RECORDED INFORMATION:
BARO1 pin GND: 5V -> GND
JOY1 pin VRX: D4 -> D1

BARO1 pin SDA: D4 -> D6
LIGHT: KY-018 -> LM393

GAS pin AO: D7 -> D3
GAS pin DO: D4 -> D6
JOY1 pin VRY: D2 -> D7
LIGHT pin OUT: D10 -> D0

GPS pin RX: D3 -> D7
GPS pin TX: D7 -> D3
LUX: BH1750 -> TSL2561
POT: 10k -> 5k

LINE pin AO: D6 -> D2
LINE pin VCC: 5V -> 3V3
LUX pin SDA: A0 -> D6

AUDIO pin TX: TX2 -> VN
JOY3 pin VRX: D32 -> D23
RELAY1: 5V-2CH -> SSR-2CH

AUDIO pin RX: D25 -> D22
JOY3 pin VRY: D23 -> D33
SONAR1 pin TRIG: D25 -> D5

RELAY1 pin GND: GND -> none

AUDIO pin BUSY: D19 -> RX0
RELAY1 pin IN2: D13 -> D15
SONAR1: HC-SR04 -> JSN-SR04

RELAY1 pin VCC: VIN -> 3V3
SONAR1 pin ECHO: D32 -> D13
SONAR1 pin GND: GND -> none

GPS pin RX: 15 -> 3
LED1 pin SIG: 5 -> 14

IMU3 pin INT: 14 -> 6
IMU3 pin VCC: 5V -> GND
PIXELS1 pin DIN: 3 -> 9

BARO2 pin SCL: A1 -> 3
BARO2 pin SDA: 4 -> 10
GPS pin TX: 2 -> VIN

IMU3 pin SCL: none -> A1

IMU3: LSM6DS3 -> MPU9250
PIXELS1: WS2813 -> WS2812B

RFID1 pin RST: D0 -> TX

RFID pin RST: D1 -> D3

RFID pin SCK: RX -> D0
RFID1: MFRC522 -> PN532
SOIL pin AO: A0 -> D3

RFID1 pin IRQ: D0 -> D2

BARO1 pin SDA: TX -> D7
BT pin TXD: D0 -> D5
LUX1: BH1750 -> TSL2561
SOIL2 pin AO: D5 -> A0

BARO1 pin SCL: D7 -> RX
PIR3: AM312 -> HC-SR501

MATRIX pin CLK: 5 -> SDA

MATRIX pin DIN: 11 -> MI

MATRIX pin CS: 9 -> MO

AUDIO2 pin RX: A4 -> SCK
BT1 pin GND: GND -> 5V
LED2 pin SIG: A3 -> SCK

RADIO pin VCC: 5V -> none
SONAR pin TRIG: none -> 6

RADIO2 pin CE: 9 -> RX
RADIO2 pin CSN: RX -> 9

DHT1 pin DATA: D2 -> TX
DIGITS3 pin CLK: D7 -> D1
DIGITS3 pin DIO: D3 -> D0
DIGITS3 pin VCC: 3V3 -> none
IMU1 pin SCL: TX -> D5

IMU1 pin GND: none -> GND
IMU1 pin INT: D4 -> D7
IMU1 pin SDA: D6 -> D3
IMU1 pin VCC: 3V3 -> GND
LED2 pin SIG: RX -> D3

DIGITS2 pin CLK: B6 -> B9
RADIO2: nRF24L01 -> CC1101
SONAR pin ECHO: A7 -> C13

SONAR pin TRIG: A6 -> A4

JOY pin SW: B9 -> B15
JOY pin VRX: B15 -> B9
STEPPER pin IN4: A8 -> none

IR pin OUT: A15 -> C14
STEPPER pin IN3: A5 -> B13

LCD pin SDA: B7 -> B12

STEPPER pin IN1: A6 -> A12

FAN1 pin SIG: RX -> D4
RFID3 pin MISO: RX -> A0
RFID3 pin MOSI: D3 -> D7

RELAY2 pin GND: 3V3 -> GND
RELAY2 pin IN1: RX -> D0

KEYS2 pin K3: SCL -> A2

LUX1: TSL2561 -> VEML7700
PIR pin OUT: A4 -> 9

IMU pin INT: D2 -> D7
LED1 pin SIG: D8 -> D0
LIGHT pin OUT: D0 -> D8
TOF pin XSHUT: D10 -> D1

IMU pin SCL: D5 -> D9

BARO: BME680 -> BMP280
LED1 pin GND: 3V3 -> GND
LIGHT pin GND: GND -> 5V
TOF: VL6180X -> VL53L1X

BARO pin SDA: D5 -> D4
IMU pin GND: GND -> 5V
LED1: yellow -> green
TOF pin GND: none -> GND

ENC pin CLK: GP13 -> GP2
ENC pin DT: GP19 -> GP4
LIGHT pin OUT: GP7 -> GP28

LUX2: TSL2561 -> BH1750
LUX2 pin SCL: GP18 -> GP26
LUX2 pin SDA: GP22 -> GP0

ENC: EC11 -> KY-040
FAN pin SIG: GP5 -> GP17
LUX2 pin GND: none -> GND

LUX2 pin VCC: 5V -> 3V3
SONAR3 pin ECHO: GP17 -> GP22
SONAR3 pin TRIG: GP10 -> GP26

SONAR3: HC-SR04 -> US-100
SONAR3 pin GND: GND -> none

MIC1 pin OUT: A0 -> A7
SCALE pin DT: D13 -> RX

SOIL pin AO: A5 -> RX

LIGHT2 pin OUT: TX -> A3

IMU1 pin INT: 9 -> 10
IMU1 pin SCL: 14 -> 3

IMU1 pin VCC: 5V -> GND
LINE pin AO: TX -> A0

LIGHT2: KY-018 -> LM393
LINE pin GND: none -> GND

TASK: Which of the lines above include the word "ECHO"? List those lines.

OUTPUT BELOW:
SONAR1 pin ECHO: D32 -> D13
SONAR pin ECHO: A7 -> C13
SONAR3 pin ECHO: GP17 -> GP22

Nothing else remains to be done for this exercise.